━━━ INPUT RECORDS ━━━
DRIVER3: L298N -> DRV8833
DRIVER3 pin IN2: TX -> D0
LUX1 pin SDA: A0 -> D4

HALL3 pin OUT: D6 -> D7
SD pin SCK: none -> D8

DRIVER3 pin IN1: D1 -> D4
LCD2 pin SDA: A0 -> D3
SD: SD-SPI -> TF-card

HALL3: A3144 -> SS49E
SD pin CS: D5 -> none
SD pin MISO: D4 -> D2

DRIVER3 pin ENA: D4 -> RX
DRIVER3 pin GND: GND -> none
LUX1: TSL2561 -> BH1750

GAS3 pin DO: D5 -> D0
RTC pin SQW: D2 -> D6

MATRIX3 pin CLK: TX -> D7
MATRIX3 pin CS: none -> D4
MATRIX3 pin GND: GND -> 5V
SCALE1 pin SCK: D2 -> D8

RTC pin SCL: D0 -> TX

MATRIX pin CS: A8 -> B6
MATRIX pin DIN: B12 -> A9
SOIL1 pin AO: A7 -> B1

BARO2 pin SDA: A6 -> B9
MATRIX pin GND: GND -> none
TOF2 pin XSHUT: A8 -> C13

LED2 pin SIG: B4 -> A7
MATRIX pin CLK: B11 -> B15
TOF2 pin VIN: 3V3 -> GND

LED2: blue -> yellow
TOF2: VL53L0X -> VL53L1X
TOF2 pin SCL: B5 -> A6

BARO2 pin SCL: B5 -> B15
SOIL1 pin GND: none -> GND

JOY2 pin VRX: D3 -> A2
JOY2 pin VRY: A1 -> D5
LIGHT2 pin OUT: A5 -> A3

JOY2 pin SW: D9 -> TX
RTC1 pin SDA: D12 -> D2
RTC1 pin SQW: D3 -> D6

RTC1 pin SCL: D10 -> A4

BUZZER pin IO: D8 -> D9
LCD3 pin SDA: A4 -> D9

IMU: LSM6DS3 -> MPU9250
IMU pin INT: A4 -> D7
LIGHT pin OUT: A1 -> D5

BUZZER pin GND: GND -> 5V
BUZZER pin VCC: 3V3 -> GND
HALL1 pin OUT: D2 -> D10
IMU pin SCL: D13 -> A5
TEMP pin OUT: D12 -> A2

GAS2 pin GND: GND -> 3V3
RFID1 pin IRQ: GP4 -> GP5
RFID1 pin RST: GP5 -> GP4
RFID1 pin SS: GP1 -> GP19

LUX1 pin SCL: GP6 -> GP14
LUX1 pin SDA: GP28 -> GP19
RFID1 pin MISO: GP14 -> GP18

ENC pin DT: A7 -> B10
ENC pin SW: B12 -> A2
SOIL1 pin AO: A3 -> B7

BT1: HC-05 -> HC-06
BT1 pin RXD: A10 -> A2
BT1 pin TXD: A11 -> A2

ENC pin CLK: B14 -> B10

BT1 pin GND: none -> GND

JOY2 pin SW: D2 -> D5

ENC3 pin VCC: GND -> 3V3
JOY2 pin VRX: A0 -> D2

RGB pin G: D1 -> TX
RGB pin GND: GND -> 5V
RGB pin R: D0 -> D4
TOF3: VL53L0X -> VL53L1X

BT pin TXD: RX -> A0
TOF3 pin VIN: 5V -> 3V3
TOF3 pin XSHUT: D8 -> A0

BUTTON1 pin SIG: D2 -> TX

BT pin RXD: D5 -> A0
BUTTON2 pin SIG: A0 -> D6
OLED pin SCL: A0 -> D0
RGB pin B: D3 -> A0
━━━
→ **DIRECTIONS FOR THIS TASK**
Copy the data. Make sure every line matches exactly.

→ **EXPECTED OUTPUT**
DRIVER3: L298N -> DRV8833
DRIVER3 pin IN2: TX -> D0
LUX1 pin SDA: A0 -> D4

HALL3 pin OUT: D6 -> D7
SD pin SCK: none -> D8

DRIVER3 pin IN1: D1 -> D4
LCD2 pin SDA: A0 -> D3
SD: SD-SPI -> TF-card

HALL3: A3144 -> SS49E
SD pin CS: D5 -> none
SD pin MISO: D4 -> D2

DRIVER3 pin ENA: D4 -> RX
DRIVER3 pin GND: GND -> none
LUX1: TSL2561 -> BH1750

GAS3 pin DO: D5 -> D0
RTC pin SQW: D2 -> D6

MATRIX3 pin CLK: TX -> D7
MATRIX3 pin CS: none -> D4
MATRIX3 pin GND: GND -> 5V
SCALE1 pin SCK: D2 -> D8

RTC pin SCL: D0 -> TX

MATRIX pin CS: A8 -> B6
MATRIX pin DIN: B12 -> A9
SOIL1 pin AO: A7 -> B1

BARO2 pin SDA: A6 -> B9
MATRIX pin GND: GND -> none
TOF2 pin XSHUT: A8 -> C13

LED2 pin SIG: B4 -> A7
MATRIX pin CLK: B11 -> B15
TOF2 pin VIN: 3V3 -> GND

LED2: blue -> yellow
TOF2: VL53L0X -> VL53L1X
TOF2 pin SCL: B5 -> A6

BARO2 pin SCL: B5 -> B15
SOIL1 pin GND: none -> GND

JOY2 pin VRX: D3 -> A2
JOY2 pin VRY: A1 -> D5
LIGHT2 pin OUT: A5 -> A3

JOY2 pin SW: D9 -> TX
RTC1 pin SDA: D12 -> D2
RTC1 pin SQW: D3 -> D6

RTC1 pin SCL: D10 -> A4

BUZZER pin IO: D8 -> D9
LCD3 pin SDA: A4 -> D9

IMU: LSM6DS3 -> MPU9250
IMU pin INT: A4 -> D7
LIGHT pin OUT: A1 -> D5

BUZZER pin GND: GND -> 5V
BUZZER pin VCC: 3V3 -> GND
HALL1 pin OUT: D2 -> D10
IMU pin SCL: D13 -> A5
TEMP pin OUT: D12 -> A2

GAS2 pin GND: GND -> 3V3
RFID1 pin IRQ: GP4 -> GP5
RFID1 pin RST: GP5 -> GP4
RFID1 pin SS: GP1 -> GP19

LUX1 pin SCL: GP6 -> GP14
LUX1 pin SDA: GP28 -> GP19
RFID1 pin MISO: GP14 -> GP18

ENC pin DT: A7 -> B10
ENC pin SW: B12 -> A2
SOIL1 pin AO: A3 -> B7

BT1: HC-05 -> HC-06
BT1 pin RXD: A10 -> A2
BT1 pin TXD: A11 -> A2

ENC pin CLK: B14 -> B10

BT1 pin GND: none -> GND

JOY2 pin SW: D2 -> D5

ENC3 pin VCC: GND -> 3V3
JOY2 pin VRX: A0 -> D2

RGB pin G: D1 -> TX
RGB pin GND: GND -> 5V
RGB pin R: D0 -> D4
TOF3: VL53L0X -> VL53L1X

BT pin TXD: RX -> A0
TOF3 pin VIN: 5V -> 3V3
TOF3 pin XSHUT: D8 -> A0

BUTTON1 pin SIG: D2 -> TX

BT pin RXD: D5 -> A0
BUTTON2 pin SIG: A0 -> D6
OLED pin SCL: A0 -> D0
RGB pin B: D3 -> A0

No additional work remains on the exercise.